START TASK DATA

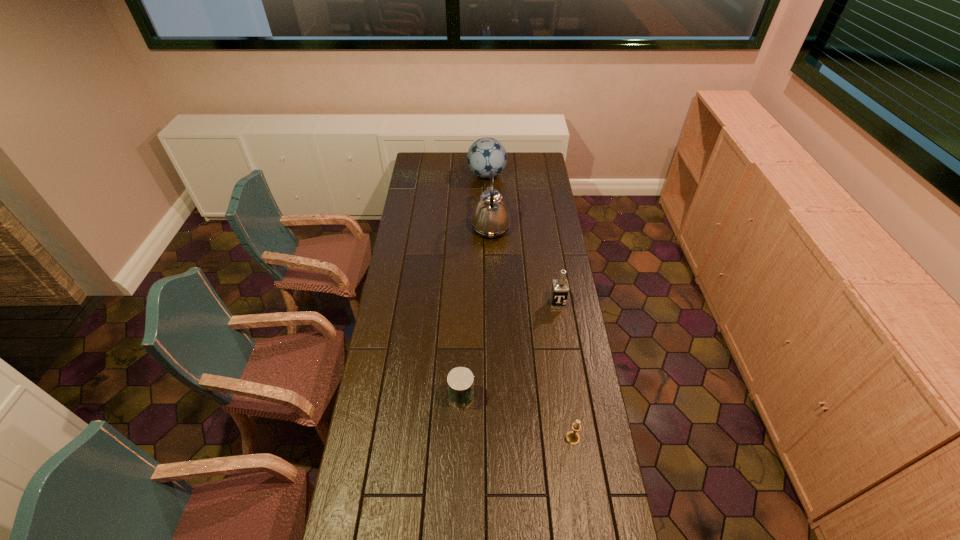
Locate an element on the screen. The height and width of the screenshot is (540, 960). vacant space located on the side with brand of the soccer ball is located at coordinates (459, 175).

Find the location of a particular element. Image resolution: width=960 pixels, height=540 pixels. vacant space located on the side with brand of the soccer ball is located at coordinates (458, 175).

Where is `vacant point located on the side with brand of the soccer ball`? The image size is (960, 540). vacant point located on the side with brand of the soccer ball is located at coordinates (456, 175).

Identify the location of vacant region located 0.080m on the front label of the third farthest object. Image resolution: width=960 pixels, height=540 pixels. (561, 323).

Where is `vacant area located 0.330m on the back of the can`? The height and width of the screenshot is (540, 960). vacant area located 0.330m on the back of the can is located at coordinates (464, 319).

The width and height of the screenshot is (960, 540). I want to click on free spot located 0.230m on the front of the nearest object, so click(x=585, y=518).

The image size is (960, 540). What are the coordinates of `object present at the far edge` in the screenshot? It's located at (485, 154).

Locate an element on the screen. vodka present at the right edge is located at coordinates (560, 287).

The height and width of the screenshot is (540, 960). Identify the location of candle holder that is positioned at the right edge. (572, 437).

The image size is (960, 540). In the image, there is a desktop. What are the coordinates of `vacant area at the left edge` in the screenshot? It's located at (379, 453).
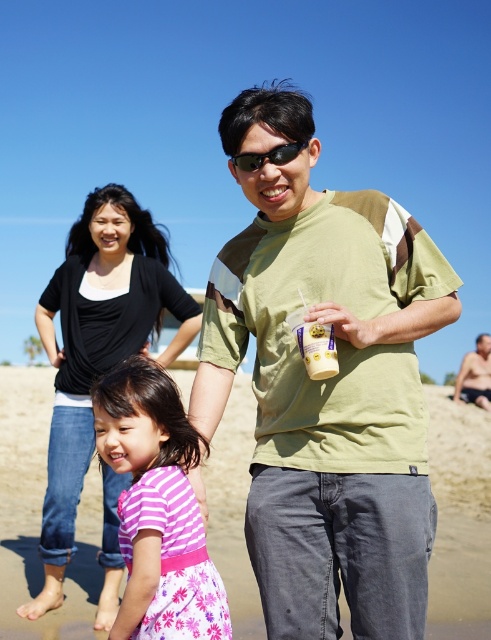
The height and width of the screenshot is (640, 491). I want to click on fine-grained sand at lower center, so click(x=39, y=509).

Between fine-grained sand at lower center and skinny man at right, which one is positioned higher?

skinny man at right

The width and height of the screenshot is (491, 640). Describe the element at coordinates (39, 509) in the screenshot. I see `fine-grained sand at lower center` at that location.

You are a GUI agent. You are given a task and a screenshot of the screen. Output one action in this format:
    pyautogui.click(x=<x>, y=<y>)
    Task: Click on the fine-grained sand at lower center
    This screenshot has width=491, height=640.
    Given the screenshot: What is the action you would take?
    pyautogui.click(x=39, y=509)

Where is `green cotton shirt at center`? green cotton shirt at center is located at coordinates (326, 385).

Describe the element at coordinates (326, 385) in the screenshot. I see `green cotton shirt at center` at that location.

Identify the location of green cotton shirt at center. The width and height of the screenshot is (491, 640). (326, 385).

Which of these two, green cotton shirt at center or black cotton shirt at upper left, stands shorter?

Standing shorter between the two is green cotton shirt at center.

Can you confirm if green cotton shirt at center is thinner than black cotton shirt at upper left?

Yes.

The image size is (491, 640). What do you see at coordinates (326, 385) in the screenshot? I see `green cotton shirt at center` at bounding box center [326, 385].

Where is `green cotton shirt at center`? Image resolution: width=491 pixels, height=640 pixels. green cotton shirt at center is located at coordinates (326, 385).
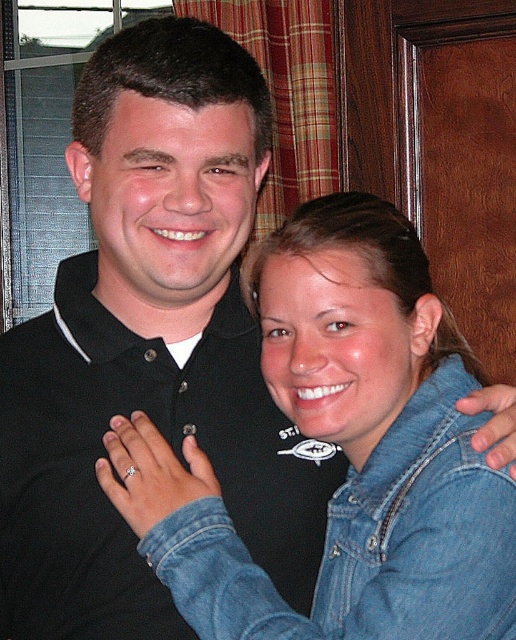
You are an interior designer trying to place a small decorative item at the exact point with coordinates (104,452). Based on the scene description, what object will the item be placed on?

The point at coordinates (104,452) corresponds to the black cotton polo shirt at center, so the decorative item will be placed on the black cotton polo shirt at center.

You are taking a photo of the scene and want to focus on both point (x=20, y=531) and point (x=507, y=580). Which point is closer to the camera?

Point (x=20, y=531) is closer to the camera than point (x=507, y=580).

You are a photographer setting up for a photo shoot. You need to ensure that the black cotton polo shirt at center and the faded denim jacket at lower right are visible in the frame. Based on their heights, which one might you need to adjust the camera angle to capture fully?

The black cotton polo shirt at center is taller than the faded denim jacket at lower right, so you might need to adjust the camera angle to capture the taller black cotton polo shirt at center fully.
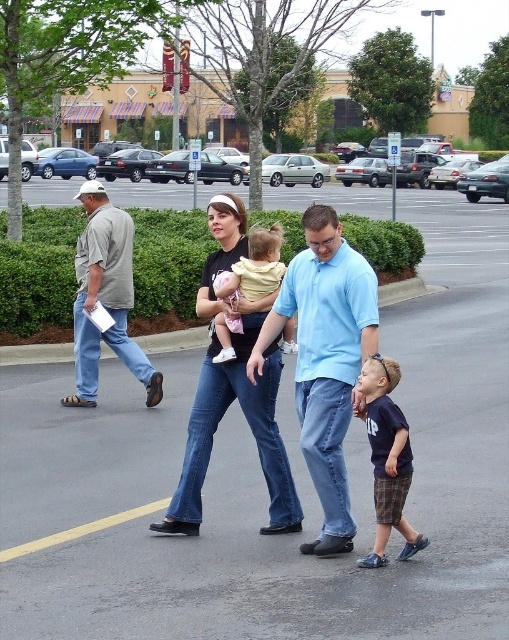
You are a photographer trying to capture a photo of the family. You notice the black cotton shirt at center and the yellow cotton shirt at center. Which one is more to the left in the image?

The black cotton shirt at center is positioned on the left side of the yellow cotton shirt at center, so the black cotton shirt at center is more to the left.

Based on the scene description, which clothing item is taller between the black cotton shirt at center and the yellow cotton shirt at center?

The black cotton shirt at center is much taller than the yellow cotton shirt at center.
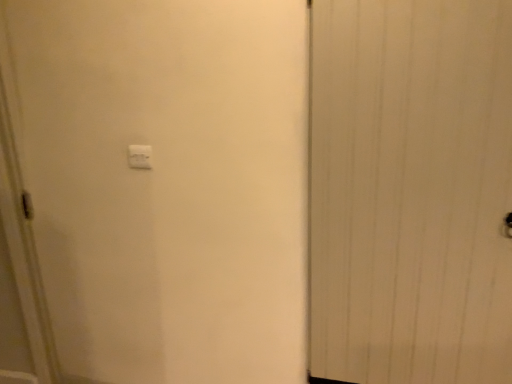
Question: Does white plastic light switch at upper center have a larger size compared to white wood door at right?

Choices:
 (A) no
 (B) yes

Answer: (A)

Question: Is white plastic light switch at upper center located outside white wood door at right?

Choices:
 (A) no
 (B) yes

Answer: (B)

Question: Does white plastic light switch at upper center appear on the right side of white wood door at right?

Choices:
 (A) yes
 (B) no

Answer: (B)

Question: Would you say white plastic light switch at upper center contains white wood door at right?

Choices:
 (A) yes
 (B) no

Answer: (B)

Question: Is the depth of white plastic light switch at upper center greater than that of white wood door at right?

Choices:
 (A) no
 (B) yes

Answer: (B)

Question: From a real-world perspective, is white plastic light switch at upper center under white wood door at right?

Choices:
 (A) yes
 (B) no

Answer: (B)

Question: Is the depth of white wood door at right less than that of white plastic light switch at upper center?

Choices:
 (A) yes
 (B) no

Answer: (A)

Question: From the image's perspective, would you say white wood door at right is shown under white plastic light switch at upper center?

Choices:
 (A) yes
 (B) no

Answer: (A)

Question: From a real-world perspective, is white wood door at right on top of white plastic light switch at upper center?

Choices:
 (A) yes
 (B) no

Answer: (B)

Question: Can you confirm if white wood door at right is positioned to the right of white plastic light switch at upper center?

Choices:
 (A) no
 (B) yes

Answer: (B)

Question: Considering the relative positions of white wood door at right and white plastic light switch at upper center in the image provided, is white wood door at right behind white plastic light switch at upper center?

Choices:
 (A) no
 (B) yes

Answer: (A)

Question: Can you confirm if white wood door at right is wider than white plastic light switch at upper center?

Choices:
 (A) no
 (B) yes

Answer: (B)

Question: From a real-world perspective, is white plastic light switch at upper center above or below white wood door at right?

Choices:
 (A) below
 (B) above

Answer: (B)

END TASK DATA

Lay out every line of the items above as a numbered list, leaving out blank lines and the pictures.

ANSWER TO THIS TASK:
1. Locate an element on the screen. The height and width of the screenshot is (540, 960). vacant space located on the side with brand of the soccer ball is located at coordinates (459, 175).
2. Find the location of a particular element. Image resolution: width=960 pixels, height=540 pixels. vacant space located on the side with brand of the soccer ball is located at coordinates (458, 175).
3. Where is `vacant point located on the side with brand of the soccer ball`? The image size is (960, 540). vacant point located on the side with brand of the soccer ball is located at coordinates (456, 175).
4. Identify the location of vacant region located 0.080m on the front label of the third farthest object. Image resolution: width=960 pixels, height=540 pixels. (561, 323).
5. Where is `vacant area located 0.330m on the back of the can`? The height and width of the screenshot is (540, 960). vacant area located 0.330m on the back of the can is located at coordinates (464, 319).
6. The width and height of the screenshot is (960, 540). I want to click on free spot located 0.230m on the front of the nearest object, so click(x=585, y=518).
7. The image size is (960, 540). What are the coordinates of `object present at the far edge` in the screenshot? It's located at (485, 154).
8. Locate an element on the screen. vodka present at the right edge is located at coordinates (560, 287).
9. The height and width of the screenshot is (540, 960). Identify the location of candle holder that is positioned at the right edge. (572, 437).
10. The image size is (960, 540). In the image, there is a desktop. What are the coordinates of `vacant area at the left edge` in the screenshot? It's located at (379, 453).
11. The height and width of the screenshot is (640, 491). I want to click on fine-grained sand at lower center, so click(x=39, y=509).
12. Between fine-grained sand at lower center and skinny man at right, which one is positioned higher?
13. skinny man at right
14. The width and height of the screenshot is (491, 640). Describe the element at coordinates (39, 509) in the screenshot. I see `fine-grained sand at lower center` at that location.
15. You are a GUI agent. You are given a task and a screenshot of the screen. Output one action in this format:
16.     pyautogui.click(x=<x>, y=<y>)
17.     Task: Click on the fine-grained sand at lower center
18.     This screenshot has width=491, height=640.
19.     Given the screenshot: What is the action you would take?
20.     pyautogui.click(x=39, y=509)
21. Where is `green cotton shirt at center`? green cotton shirt at center is located at coordinates (326, 385).
22. Describe the element at coordinates (326, 385) in the screenshot. I see `green cotton shirt at center` at that location.
23. Identify the location of green cotton shirt at center. The width and height of the screenshot is (491, 640). (326, 385).
24. Which of these two, green cotton shirt at center or black cotton shirt at upper left, stands shorter?
25. Standing shorter between the two is green cotton shirt at center.
26. Can you confirm if green cotton shirt at center is thinner than black cotton shirt at upper left?
27. Yes.
28. The image size is (491, 640). What do you see at coordinates (326, 385) in the screenshot? I see `green cotton shirt at center` at bounding box center [326, 385].
29. Where is `green cotton shirt at center`? Image resolution: width=491 pixels, height=640 pixels. green cotton shirt at center is located at coordinates (326, 385).
30. You are an interior designer trying to place a small decorative item at the exact point with coordinates (104,452). Based on the scene description, what object will the item be placed on?
31. The point at coordinates (104,452) corresponds to the black cotton polo shirt at center, so the decorative item will be placed on the black cotton polo shirt at center.
32. You are taking a photo of the scene and want to focus on both point (x=20, y=531) and point (x=507, y=580). Which point is closer to the camera?
33. Point (x=20, y=531) is closer to the camera than point (x=507, y=580).
34. You are a photographer setting up for a photo shoot. You need to ensure that the black cotton polo shirt at center and the faded denim jacket at lower right are visible in the frame. Based on their heights, which one might you need to adjust the camera angle to capture fully?
35. The black cotton polo shirt at center is taller than the faded denim jacket at lower right, so you might need to adjust the camera angle to capture the taller black cotton polo shirt at center fully.
36. You are a photographer trying to capture a photo of the family. You notice the black cotton shirt at center and the yellow cotton shirt at center. Which one is more to the left in the image?
37. The black cotton shirt at center is positioned on the left side of the yellow cotton shirt at center, so the black cotton shirt at center is more to the left.
38. Based on the scene description, which clothing item is taller between the black cotton shirt at center and the yellow cotton shirt at center?
39. The black cotton shirt at center is much taller than the yellow cotton shirt at center.
40. Question: Does white plastic light switch at upper center have a larger size compared to white wood door at right?
41. Choices:
42.  (A) no
43.  (B) yes
44. Answer: (A)
45. Question: Is white plastic light switch at upper center located outside white wood door at right?
46. Choices:
47.  (A) no
48.  (B) yes
49. Answer: (B)
50. Question: Does white plastic light switch at upper center appear on the right side of white wood door at right?
51. Choices:
52.  (A) yes
53.  (B) no
54. Answer: (B)
55. Question: Would you say white plastic light switch at upper center contains white wood door at right?
56. Choices:
57.  (A) yes
58.  (B) no
59. Answer: (B)
60. Question: Is the depth of white plastic light switch at upper center greater than that of white wood door at right?
61. Choices:
62.  (A) no
63.  (B) yes
64. Answer: (B)
65. Question: From a real-world perspective, is white plastic light switch at upper center under white wood door at right?
66. Choices:
67.  (A) yes
68.  (B) no
69. Answer: (B)
70. Question: Is the depth of white wood door at right less than that of white plastic light switch at upper center?
71. Choices:
72.  (A) yes
73.  (B) no
74. Answer: (A)
75. Question: From the image's perspective, would you say white wood door at right is shown under white plastic light switch at upper center?
76. Choices:
77.  (A) yes
78.  (B) no
79. Answer: (A)
80. Question: From a real-world perspective, is white wood door at right on top of white plastic light switch at upper center?
81. Choices:
82.  (A) yes
83.  (B) no
84. Answer: (B)
85. Question: Can you confirm if white wood door at right is positioned to the right of white plastic light switch at upper center?
86. Choices:
87.  (A) no
88.  (B) yes
89. Answer: (B)
90. Question: Considering the relative positions of white wood door at right and white plastic light switch at upper center in the image provided, is white wood door at right behind white plastic light switch at upper center?
91. Choices:
92.  (A) no
93.  (B) yes
94. Answer: (A)
95. Question: Can you confirm if white wood door at right is wider than white plastic light switch at upper center?
96. Choices:
97.  (A) no
98.  (B) yes
99. Answer: (B)
100. Question: From a real-world perspective, is white plastic light switch at upper center above or below white wood door at right?
101. Choices:
102.  (A) below
103.  (B) above
104. Answer: (B)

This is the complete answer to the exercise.